## Task requirements
Rewrite the items below, substituting "anticlockwise" for every occurrence of "counterclockwise" and leaving everything else the same.

## Records for this exercise

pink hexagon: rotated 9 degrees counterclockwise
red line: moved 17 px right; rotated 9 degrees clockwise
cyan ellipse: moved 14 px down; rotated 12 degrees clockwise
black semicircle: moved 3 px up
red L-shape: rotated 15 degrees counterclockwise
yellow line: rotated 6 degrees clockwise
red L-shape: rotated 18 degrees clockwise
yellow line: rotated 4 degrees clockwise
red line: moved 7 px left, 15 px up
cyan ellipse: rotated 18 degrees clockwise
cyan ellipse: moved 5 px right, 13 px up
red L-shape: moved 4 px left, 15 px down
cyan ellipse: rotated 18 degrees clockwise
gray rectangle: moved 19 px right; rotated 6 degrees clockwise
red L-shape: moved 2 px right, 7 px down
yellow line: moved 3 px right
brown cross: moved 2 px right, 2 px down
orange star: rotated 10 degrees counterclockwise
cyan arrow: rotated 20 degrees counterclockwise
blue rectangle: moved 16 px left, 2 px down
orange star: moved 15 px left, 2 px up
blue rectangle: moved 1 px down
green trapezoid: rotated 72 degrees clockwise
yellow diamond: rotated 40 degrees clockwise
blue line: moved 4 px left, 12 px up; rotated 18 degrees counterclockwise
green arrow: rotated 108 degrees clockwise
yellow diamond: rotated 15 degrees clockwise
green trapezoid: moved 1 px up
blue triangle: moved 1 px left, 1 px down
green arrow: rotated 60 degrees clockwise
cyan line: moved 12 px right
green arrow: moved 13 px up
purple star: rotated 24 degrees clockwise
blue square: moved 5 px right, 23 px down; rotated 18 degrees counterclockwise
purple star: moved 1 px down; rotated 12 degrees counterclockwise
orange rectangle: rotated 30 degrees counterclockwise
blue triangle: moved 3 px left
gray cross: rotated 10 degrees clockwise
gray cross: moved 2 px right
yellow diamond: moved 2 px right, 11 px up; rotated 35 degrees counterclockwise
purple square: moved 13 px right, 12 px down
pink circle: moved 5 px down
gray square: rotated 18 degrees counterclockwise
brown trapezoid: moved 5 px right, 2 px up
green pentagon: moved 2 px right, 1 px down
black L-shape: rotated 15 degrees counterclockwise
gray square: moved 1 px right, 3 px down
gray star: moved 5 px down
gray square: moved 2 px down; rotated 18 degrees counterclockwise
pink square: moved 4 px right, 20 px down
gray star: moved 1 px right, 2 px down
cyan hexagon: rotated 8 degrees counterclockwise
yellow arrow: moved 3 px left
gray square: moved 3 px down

## Response below
pink hexagon: rotated 9 degrees anticlockwise
red line: moved 17 px right; rotated 9 degrees clockwise
cyan ellipse: moved 14 px down; rotated 12 degrees clockwise
black semicircle: moved 3 px up
red L-shape: rotated 15 degrees anticlockwise
yellow line: rotated 6 degrees clockwise
red L-shape: rotated 18 degrees clockwise
yellow line: rotated 4 degrees clockwise
red line: moved 7 px left, 15 px up
cyan ellipse: rotated 18 degrees clockwise
cyan ellipse: moved 5 px right, 13 px up
red L-shape: moved 4 px left, 15 px down
cyan ellipse: rotated 18 degrees clockwise
gray rectangle: moved 19 px right; rotated 6 degrees clockwise
red L-shape: moved 2 px right, 7 px down
yellow line: moved 3 px right
brown cross: moved 2 px right, 2 px down
orange star: rotated 10 degrees anticlockwise
cyan arrow: rotated 20 degrees anticlockwise
blue rectangle: moved 16 px left, 2 px down
orange star: moved 15 px left, 2 px up
blue rectangle: moved 1 px down
green trapezoid: rotated 72 degrees clockwise
yellow diamond: rotated 40 degrees clockwise
blue line: moved 4 px left, 12 px up; rotated 18 degrees anticlockwise
green arrow: rotated 108 degrees clockwise
yellow diamond: rotated 15 degrees clockwise
green trapezoid: moved 1 px up
blue triangle: moved 1 px left, 1 px down
green arrow: rotated 60 degrees clockwise
cyan line: moved 12 px right
green arrow: moved 13 px up
purple star: rotated 24 degrees clockwise
blue square: moved 5 px right, 23 px down; rotated 18 degrees anticlockwise
purple star: moved 1 px down; rotated 12 degrees anticlockwise
orange rectangle: rotated 30 degrees anticlockwise
blue triangle: moved 3 px left
gray cross: rotated 10 degrees clockwise
gray cross: moved 2 px right
yellow diamond: moved 2 px right, 11 px up; rotated 35 degrees anticlockwise
purple square: moved 13 px right, 12 px down
pink circle: moved 5 px down
gray square: rotated 18 degrees anticlockwise
brown trapezoid: moved 5 px right, 2 px up
green pentagon: moved 2 px right, 1 px down
black L-shape: rotated 15 degrees anticlockwise
gray square: moved 1 px right, 3 px down
gray star: moved 5 px down
gray square: moved 2 px down; rotated 18 degrees anticlockwise
pink square: moved 4 px right, 20 px down
gray star: moved 1 px right, 2 px down
cyan hexagon: rotated 8 degrees anticlockwise
yellow arrow: moved 3 px left
gray square: moved 3 px down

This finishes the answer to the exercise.